-- GIVEN DATA follows --

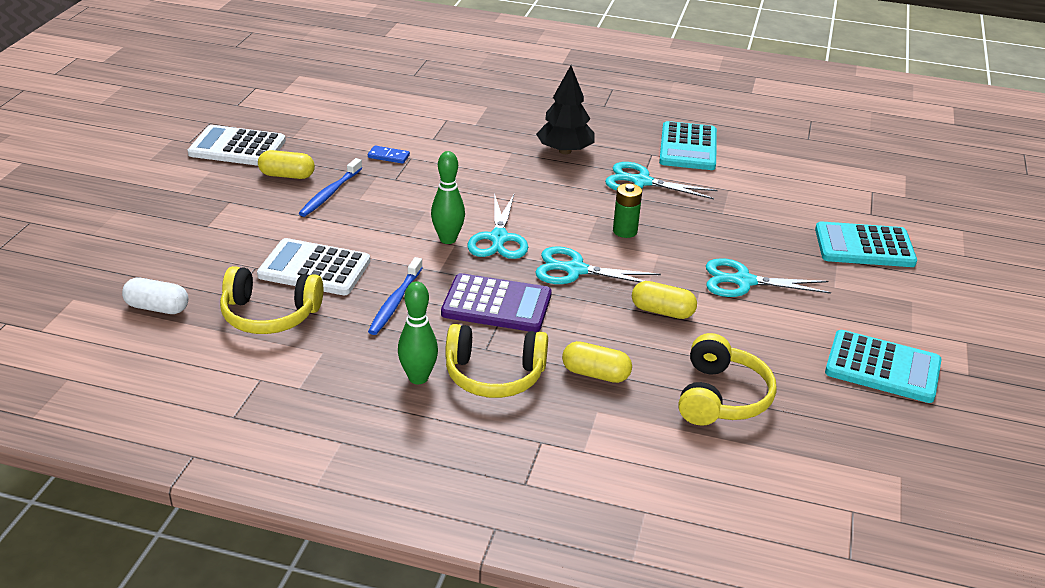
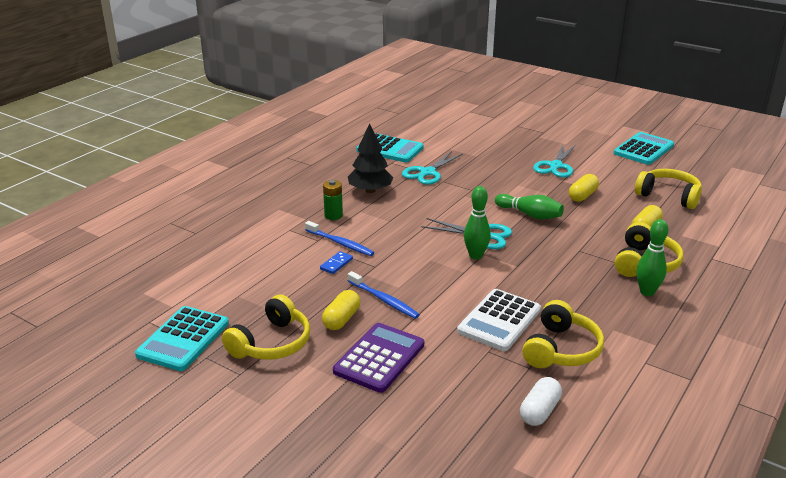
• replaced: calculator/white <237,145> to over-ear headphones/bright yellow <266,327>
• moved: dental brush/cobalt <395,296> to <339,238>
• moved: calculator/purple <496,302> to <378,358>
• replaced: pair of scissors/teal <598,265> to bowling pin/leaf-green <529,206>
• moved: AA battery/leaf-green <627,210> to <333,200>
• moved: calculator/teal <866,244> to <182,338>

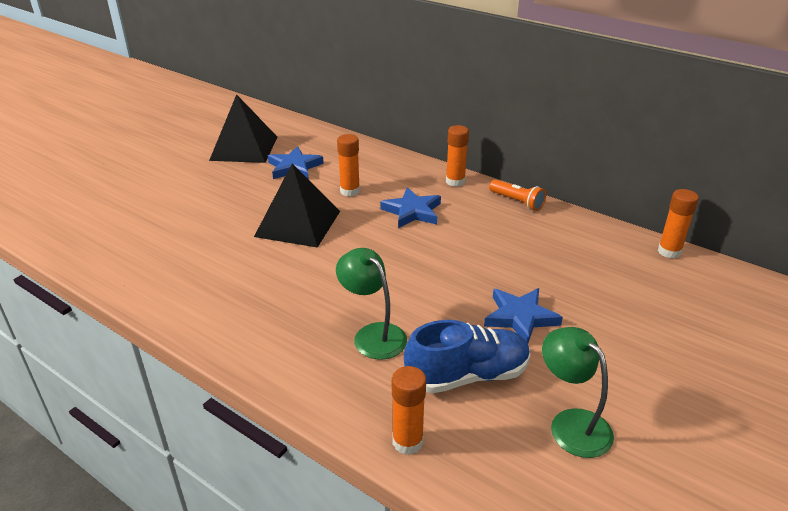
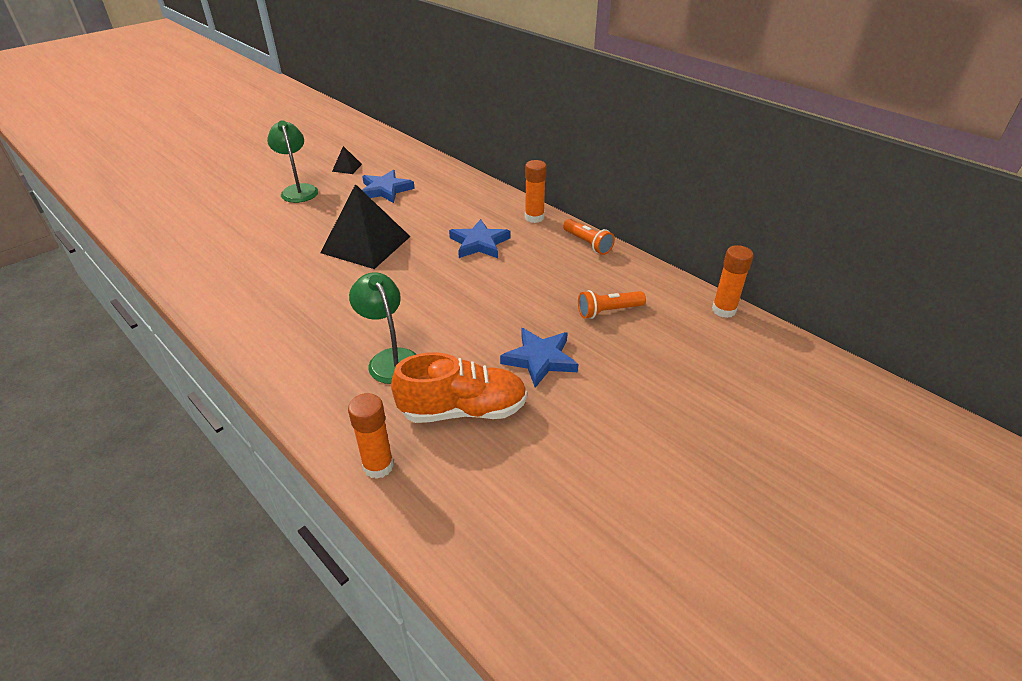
• resized: solid pyramid/ebony <243,128> = <347,160> x0.42
• removed: stick of glue/orange <348,165>
• recoloured: sneaker/cobalt <467,357> to sneaker/orange <459,387>
• moved: lamp/leaf-green <578,392> to <292,161>
• added: flashlight/orange <612,304>

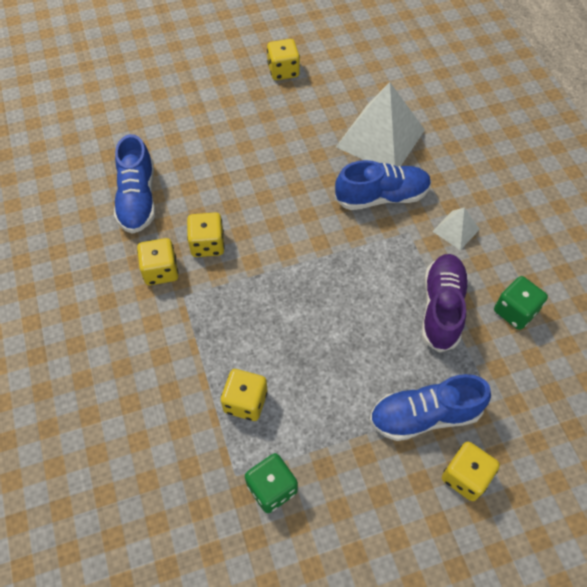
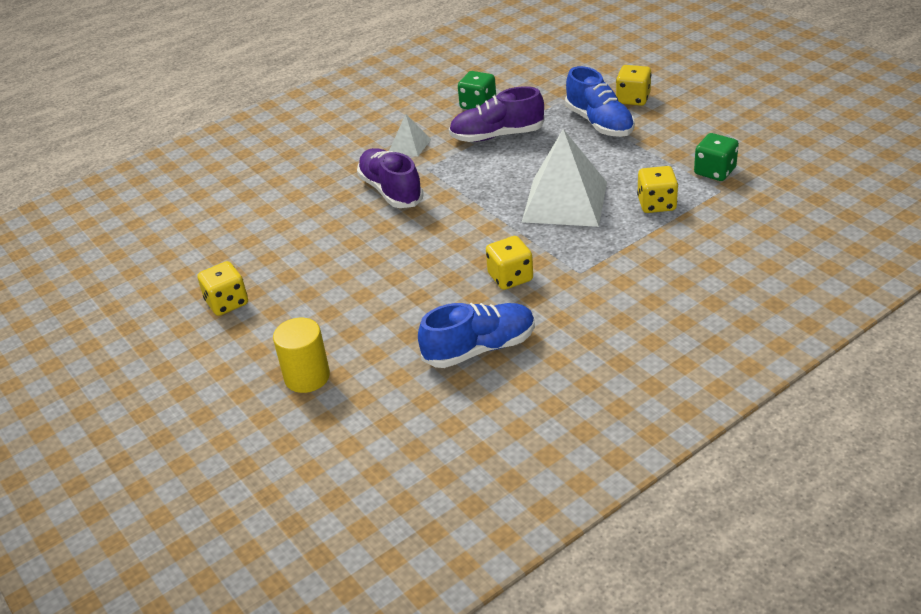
• removed: die/bright yellow <158,261>
• recoloured: sneaker/cobalt <383,185> to sneaker/purple <390,178>
• moved: solid pyramid/white <380,124> to <564,178>
• added: cylinder shape/bright yellow <301,355>

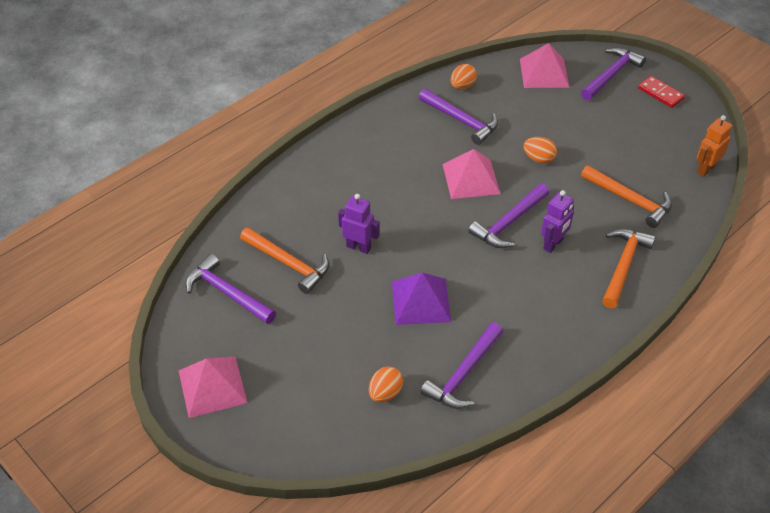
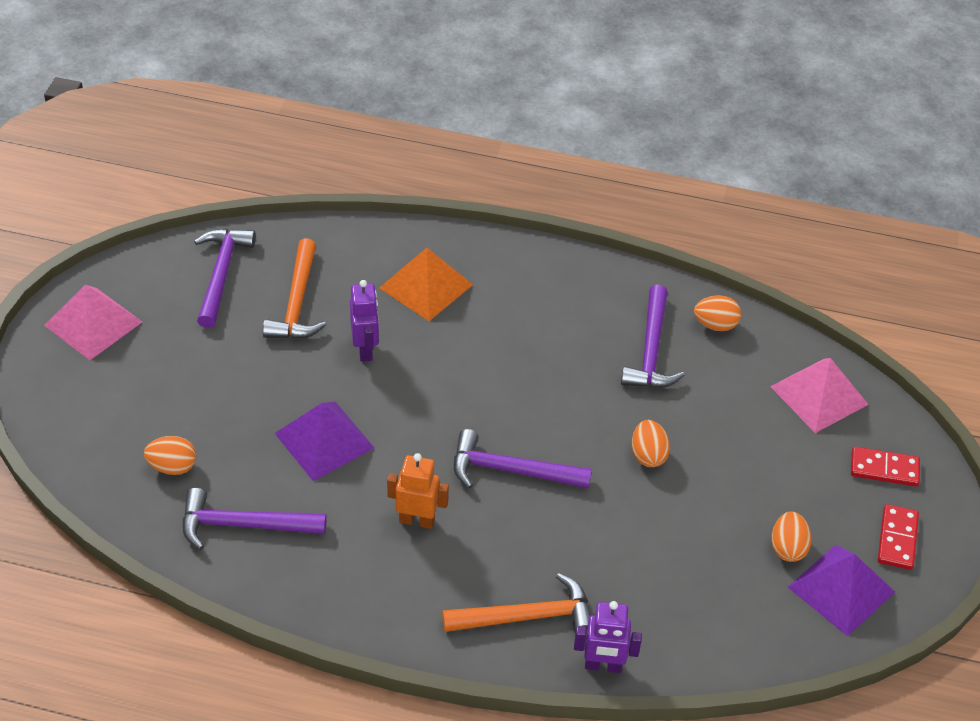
• removed: solid pyramid/pink <471,174>
• moved: robot/purple <557,221> to <608,637>
• replaced: hammer/purple <613,73> to domino piece/scarlet <885,466>
• removed: hammer/orange <626,196>
• moved: robot/orange <714,146> to <418,491>
• added: solid pyramid/orange <426,284>
• added: toy egg/orange <792,537>
• added: solid pyramid/purple <841,590>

-- GIVEN DATA concluded --

→ TASK REQUIREMENTS
When you retype the data above, match every line exactly and leave the pictures behind.

→ SOLUTION TO THIS EXERCISE
• replaced: calculator/white <237,145> to over-ear headphones/bright yellow <266,327>
• moved: dental brush/cobalt <395,296> to <339,238>
• moved: calculator/purple <496,302> to <378,358>
• replaced: pair of scissors/teal <598,265> to bowling pin/leaf-green <529,206>
• moved: AA battery/leaf-green <627,210> to <333,200>
• moved: calculator/teal <866,244> to <182,338>

• resized: solid pyramid/ebony <243,128> = <347,160> x0.42
• removed: stick of glue/orange <348,165>
• recoloured: sneaker/cobalt <467,357> to sneaker/orange <459,387>
• moved: lamp/leaf-green <578,392> to <292,161>
• added: flashlight/orange <612,304>

• removed: die/bright yellow <158,261>
• recoloured: sneaker/cobalt <383,185> to sneaker/purple <390,178>
• moved: solid pyramid/white <380,124> to <564,178>
• added: cylinder shape/bright yellow <301,355>

• removed: solid pyramid/pink <471,174>
• moved: robot/purple <557,221> to <608,637>
• replaced: hammer/purple <613,73> to domino piece/scarlet <885,466>
• removed: hammer/orange <626,196>
• moved: robot/orange <714,146> to <418,491>
• added: solid pyramid/orange <426,284>
• added: toy egg/orange <792,537>
• added: solid pyramid/purple <841,590>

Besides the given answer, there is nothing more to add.